[[ Data supplied open ]]

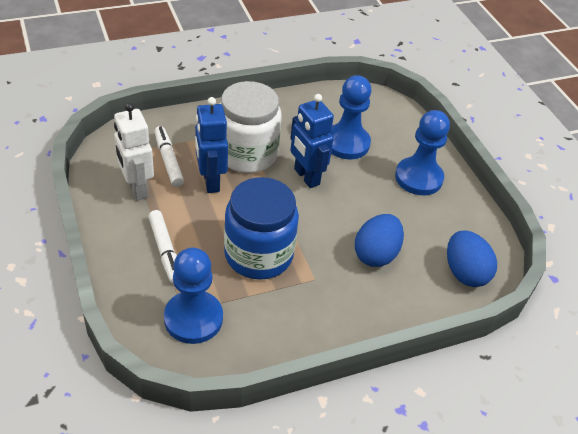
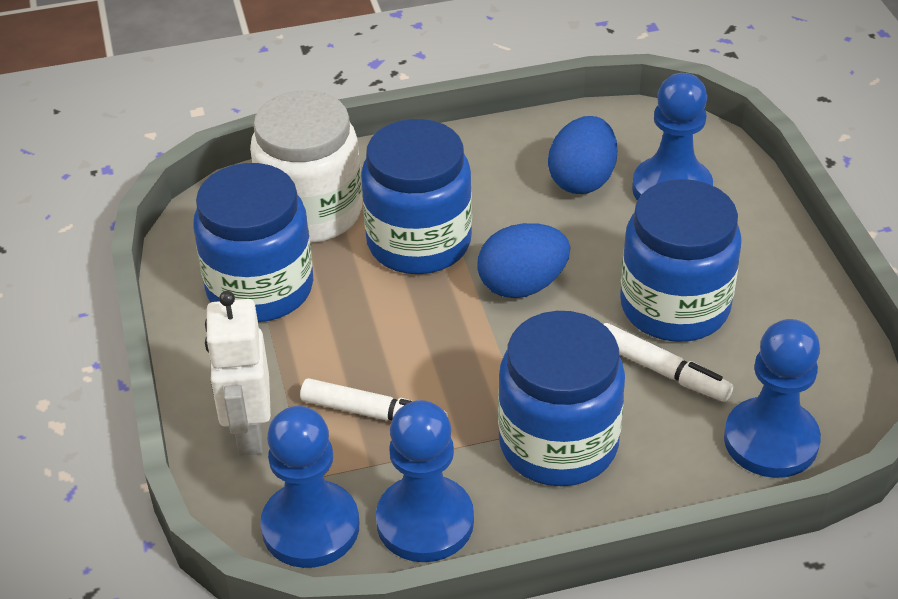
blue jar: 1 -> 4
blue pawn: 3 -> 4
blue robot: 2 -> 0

[[ Data supplied closed ]]
[[ Data supplied open ]]

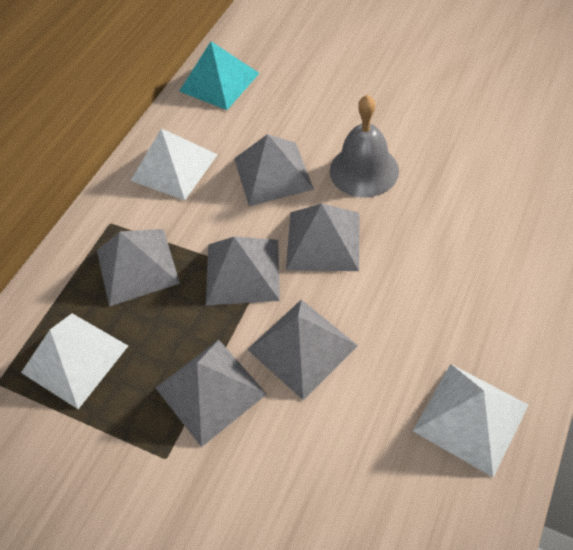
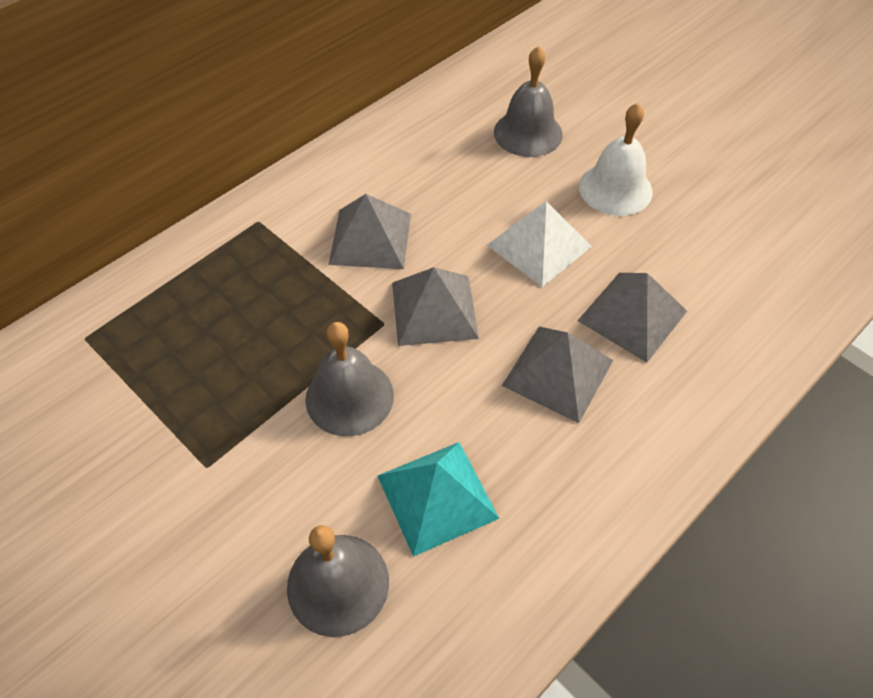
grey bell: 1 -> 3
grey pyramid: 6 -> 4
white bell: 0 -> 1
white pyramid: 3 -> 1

[[ Data supplied closed ]]

The answer must be every line of the records that holds the string "blue".

blue jar: 1 -> 4
blue pawn: 3 -> 4
blue robot: 2 -> 0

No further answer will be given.